• _What is needed_:
A faithful copy of the entries is needed, one that leaves out the pictures.

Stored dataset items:
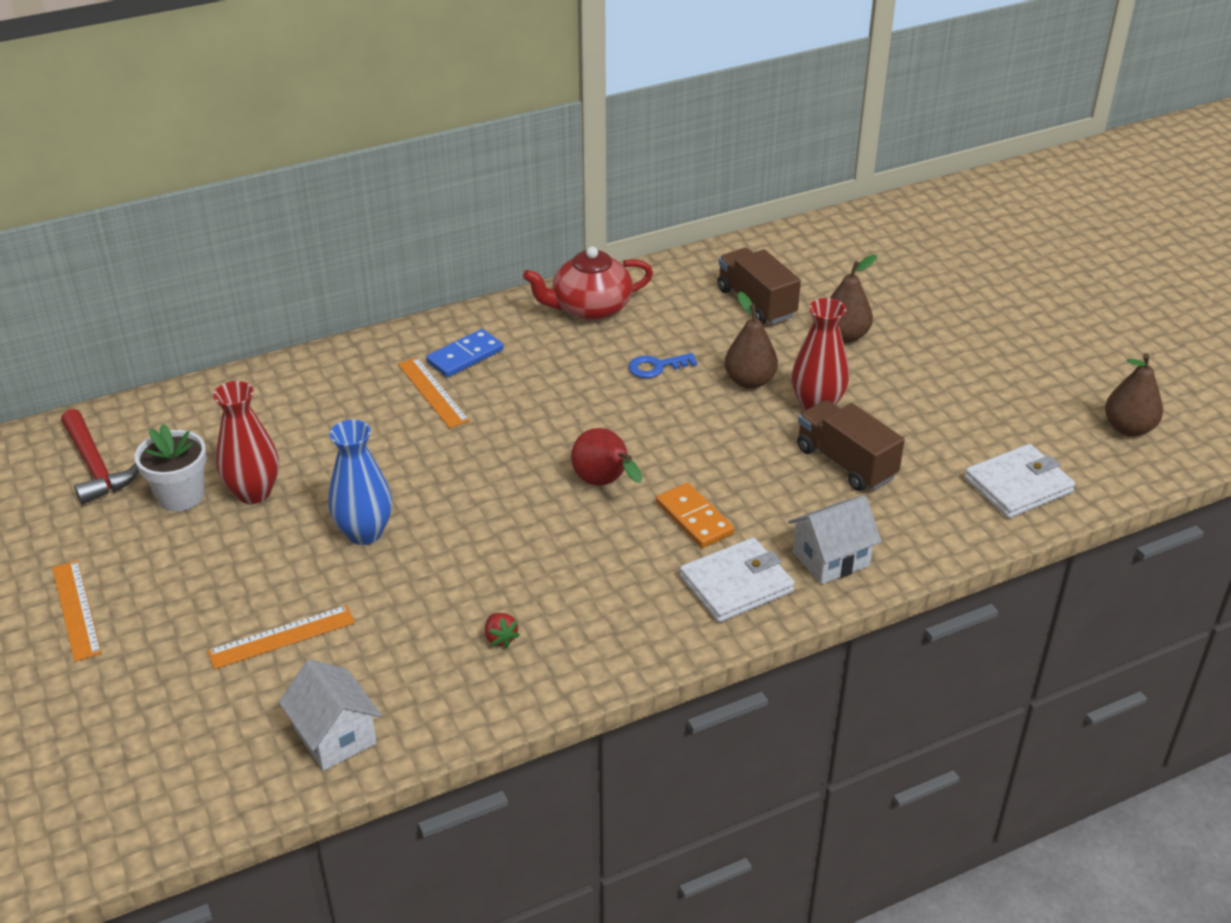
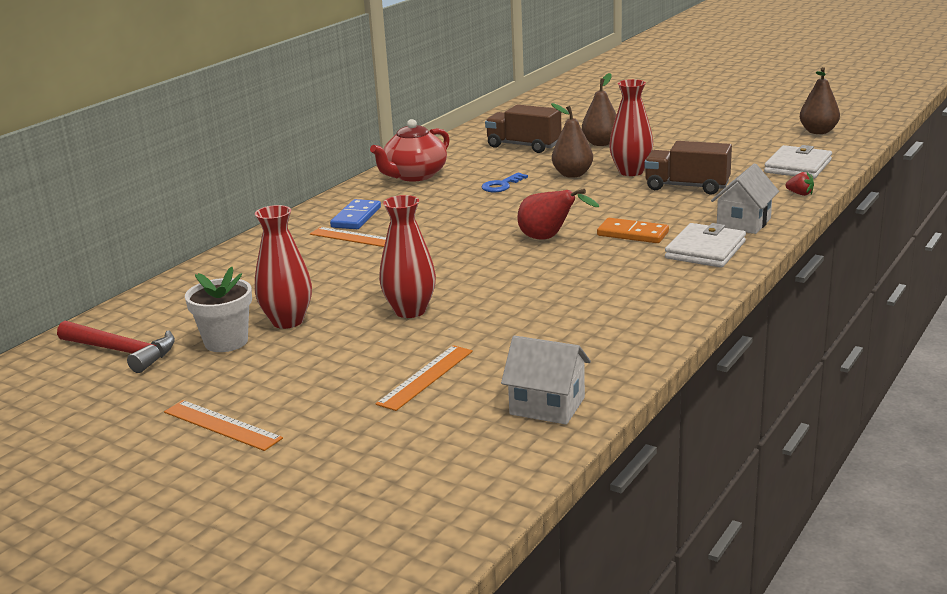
camera: 30 degrees left, 15 degrees down
(364, 533) = (410, 311): blue vase -> red vase
(500, 638) = (591, 321): red strawberry -> red strawberry (800, 194)

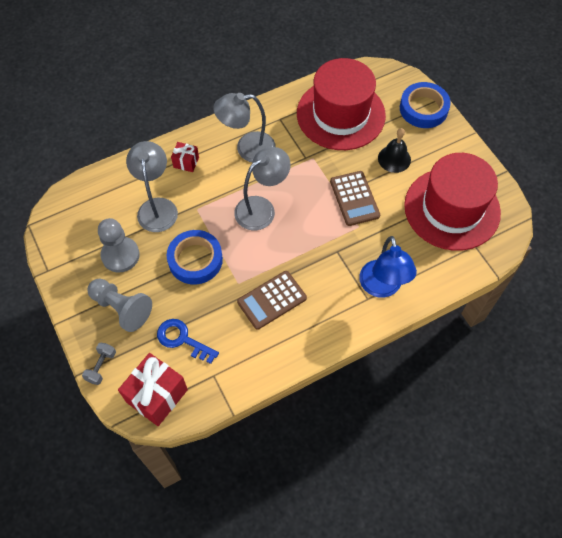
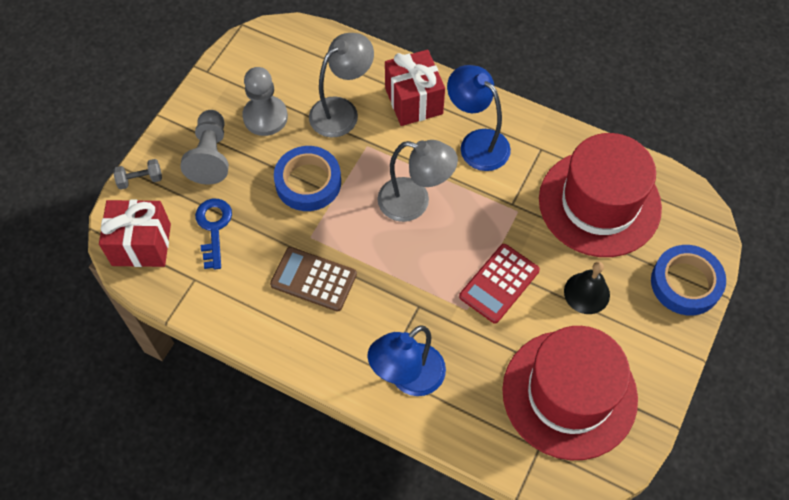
camera: 55 degrees right, 0 degrees up
(186, 162) = (413, 101): red gift -> red gift, size x1.89
(247, 148) = (477, 143): grey lamp -> blue lamp
(354, 198) = (499, 283): brown calculator -> red calculator

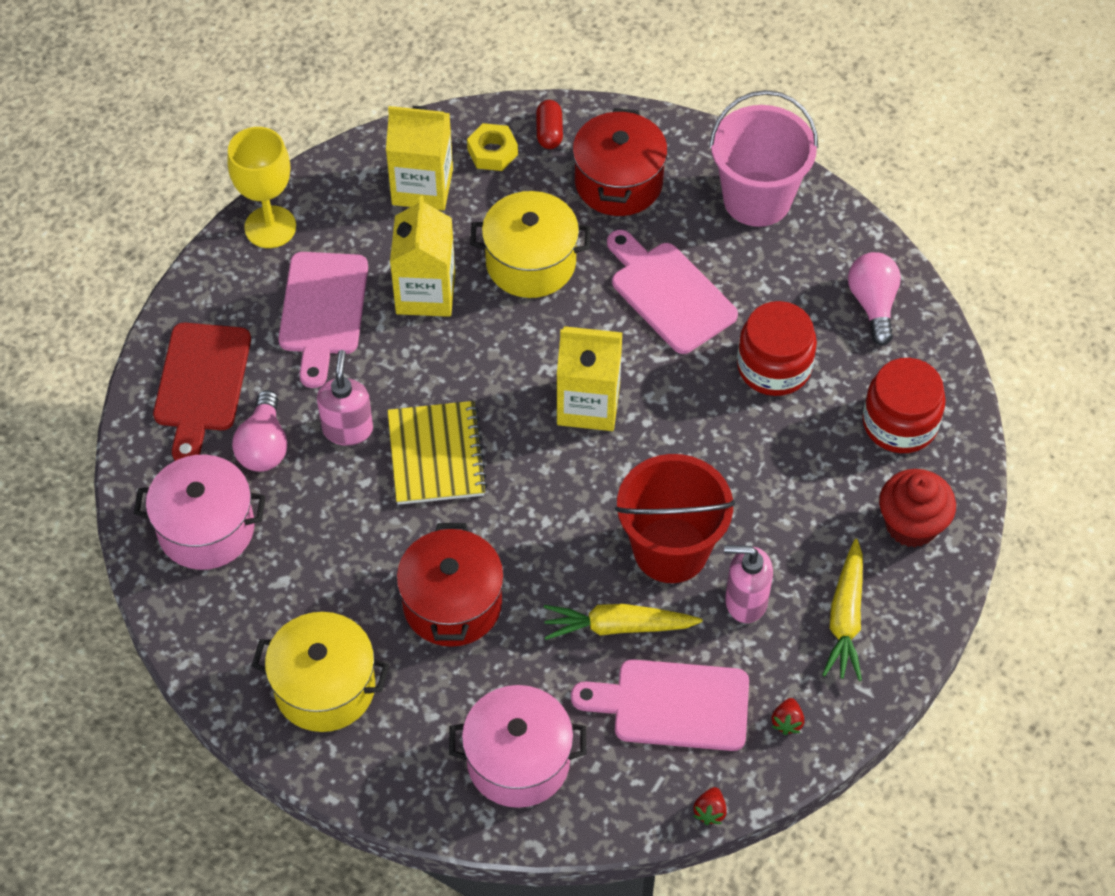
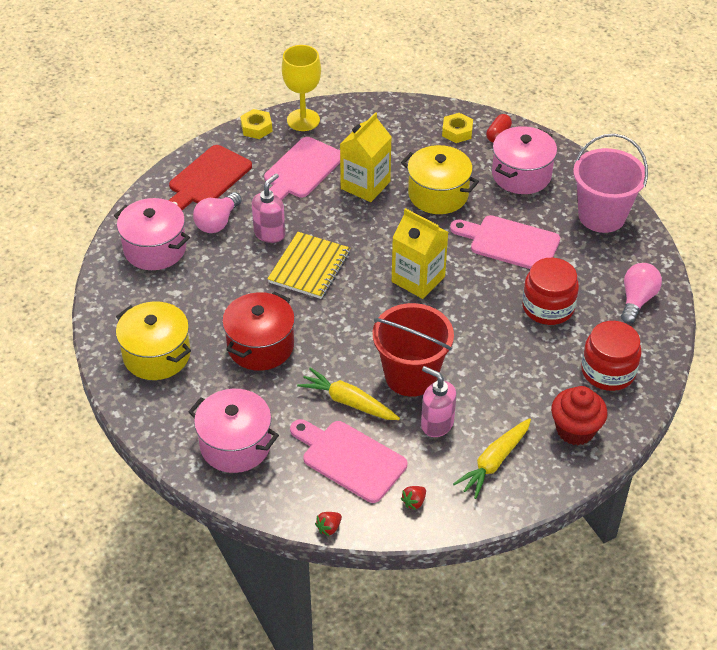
camera: 30 degrees right, 10 degrees down
(213, 269) = (256, 128): none -> yellow nut
(422, 187) = (403, 133): yellow carton -> none
(618, 182) = (521, 175): red pot -> pink pot
(669, 294) = (510, 243): pink cutting board -> pink cutting board turned 60 degrees counterclockwise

• _Task answer_:
camera: 30 degrees left, 15 degrees down
(364, 533) = (410, 311): blue vase -> red vase
(500, 638) = (591, 321): red strawberry -> red strawberry (800, 194)

camera: 55 degrees right, 0 degrees up
(186, 162) = (413, 101): red gift -> red gift, size x1.89
(247, 148) = (477, 143): grey lamp -> blue lamp
(354, 198) = (499, 283): brown calculator -> red calculator

camera: 30 degrees right, 10 degrees down
(213, 269) = (256, 128): none -> yellow nut
(422, 187) = (403, 133): yellow carton -> none
(618, 182) = (521, 175): red pot -> pink pot
(669, 294) = (510, 243): pink cutting board -> pink cutting board turned 60 degrees counterclockwise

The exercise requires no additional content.